**ACTIVITY**: From the data, copy out every line in which the word "white" appears.

[Spatial reasoning data]
• • •

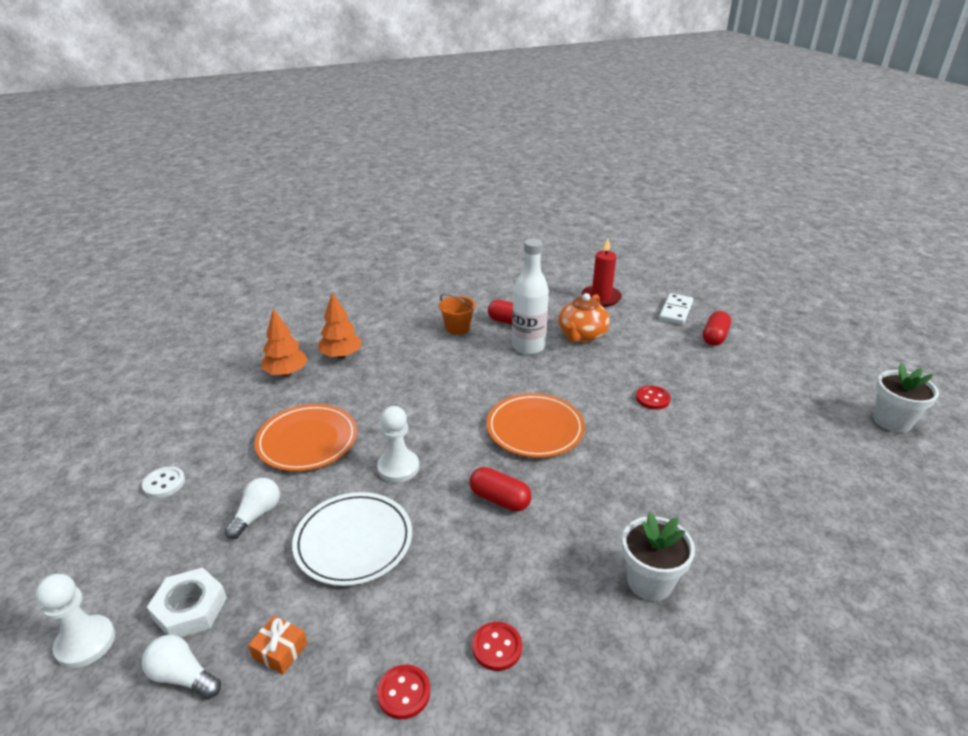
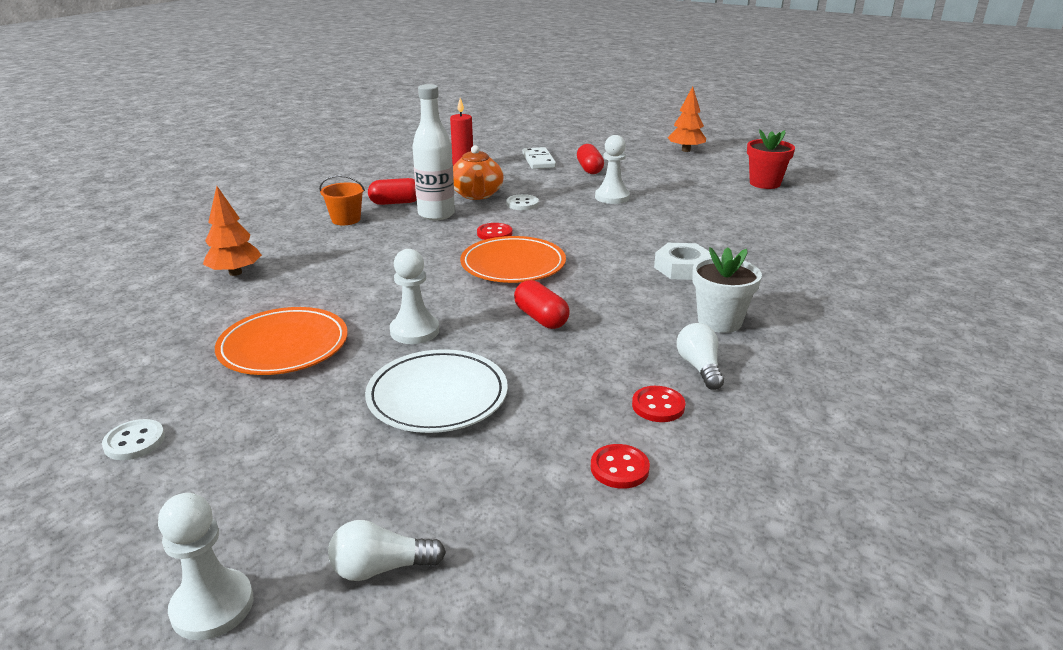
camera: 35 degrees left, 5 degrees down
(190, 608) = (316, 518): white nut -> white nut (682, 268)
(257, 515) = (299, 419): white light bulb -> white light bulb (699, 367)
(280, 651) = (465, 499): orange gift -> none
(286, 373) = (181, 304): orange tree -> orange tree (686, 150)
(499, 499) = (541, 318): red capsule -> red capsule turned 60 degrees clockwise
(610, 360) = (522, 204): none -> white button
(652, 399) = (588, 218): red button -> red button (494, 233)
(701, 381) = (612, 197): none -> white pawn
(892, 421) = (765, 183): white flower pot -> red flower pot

• • •

**RESPONSE AREA**:
(190, 608) = (316, 518): white nut -> white nut (682, 268)
(257, 515) = (299, 419): white light bulb -> white light bulb (699, 367)
(610, 360) = (522, 204): none -> white button
(701, 381) = (612, 197): none -> white pawn
(892, 421) = (765, 183): white flower pot -> red flower pot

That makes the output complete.